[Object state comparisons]
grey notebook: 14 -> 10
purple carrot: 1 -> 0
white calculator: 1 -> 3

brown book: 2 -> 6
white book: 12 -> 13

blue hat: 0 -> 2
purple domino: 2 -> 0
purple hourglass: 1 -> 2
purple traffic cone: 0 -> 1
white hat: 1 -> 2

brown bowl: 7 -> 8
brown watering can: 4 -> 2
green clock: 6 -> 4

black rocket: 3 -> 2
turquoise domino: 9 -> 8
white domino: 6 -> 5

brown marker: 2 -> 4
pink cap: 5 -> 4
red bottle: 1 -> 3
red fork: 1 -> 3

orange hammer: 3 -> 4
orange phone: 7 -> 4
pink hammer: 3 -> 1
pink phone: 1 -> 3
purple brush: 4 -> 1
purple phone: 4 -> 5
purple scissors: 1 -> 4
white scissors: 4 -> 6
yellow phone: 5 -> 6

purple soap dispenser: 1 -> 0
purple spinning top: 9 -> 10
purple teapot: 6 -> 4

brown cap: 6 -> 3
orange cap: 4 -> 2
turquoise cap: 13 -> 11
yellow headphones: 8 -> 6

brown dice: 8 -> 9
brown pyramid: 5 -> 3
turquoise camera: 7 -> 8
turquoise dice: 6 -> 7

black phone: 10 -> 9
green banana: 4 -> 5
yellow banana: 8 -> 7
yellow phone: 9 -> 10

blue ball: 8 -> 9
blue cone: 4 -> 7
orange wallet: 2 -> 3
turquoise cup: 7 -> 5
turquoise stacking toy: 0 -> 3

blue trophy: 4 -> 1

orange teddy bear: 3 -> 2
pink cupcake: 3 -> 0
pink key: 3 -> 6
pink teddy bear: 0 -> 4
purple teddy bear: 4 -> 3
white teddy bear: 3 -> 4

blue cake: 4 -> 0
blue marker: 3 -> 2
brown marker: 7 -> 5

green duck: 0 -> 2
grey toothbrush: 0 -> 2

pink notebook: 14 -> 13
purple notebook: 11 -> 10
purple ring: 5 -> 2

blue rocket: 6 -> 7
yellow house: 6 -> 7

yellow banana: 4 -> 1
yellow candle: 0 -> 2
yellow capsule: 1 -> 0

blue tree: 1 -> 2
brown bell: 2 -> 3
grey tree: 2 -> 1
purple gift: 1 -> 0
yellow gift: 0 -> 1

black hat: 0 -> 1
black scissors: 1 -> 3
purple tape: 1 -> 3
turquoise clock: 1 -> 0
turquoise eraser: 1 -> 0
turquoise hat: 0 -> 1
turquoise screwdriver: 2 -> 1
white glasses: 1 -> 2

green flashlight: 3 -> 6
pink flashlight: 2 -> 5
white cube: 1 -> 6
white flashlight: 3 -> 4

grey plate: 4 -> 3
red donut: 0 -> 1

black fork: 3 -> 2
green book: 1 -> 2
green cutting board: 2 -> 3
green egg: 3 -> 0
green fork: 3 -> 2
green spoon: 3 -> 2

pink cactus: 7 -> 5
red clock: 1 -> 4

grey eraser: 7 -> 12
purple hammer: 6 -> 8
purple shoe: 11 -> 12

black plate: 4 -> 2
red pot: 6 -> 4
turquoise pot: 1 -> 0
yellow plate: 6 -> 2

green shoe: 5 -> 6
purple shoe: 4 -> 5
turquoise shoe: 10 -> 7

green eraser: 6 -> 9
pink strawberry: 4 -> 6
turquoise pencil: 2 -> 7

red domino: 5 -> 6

*Problem to work on*
Return each line above where the word "green" shows up.

*Written response*
green clock: 6 -> 4
green banana: 4 -> 5
green duck: 0 -> 2
green flashlight: 3 -> 6
green book: 1 -> 2
green cutting board: 2 -> 3
green egg: 3 -> 0
green fork: 3 -> 2
green spoon: 3 -> 2
green shoe: 5 -> 6
green eraser: 6 -> 9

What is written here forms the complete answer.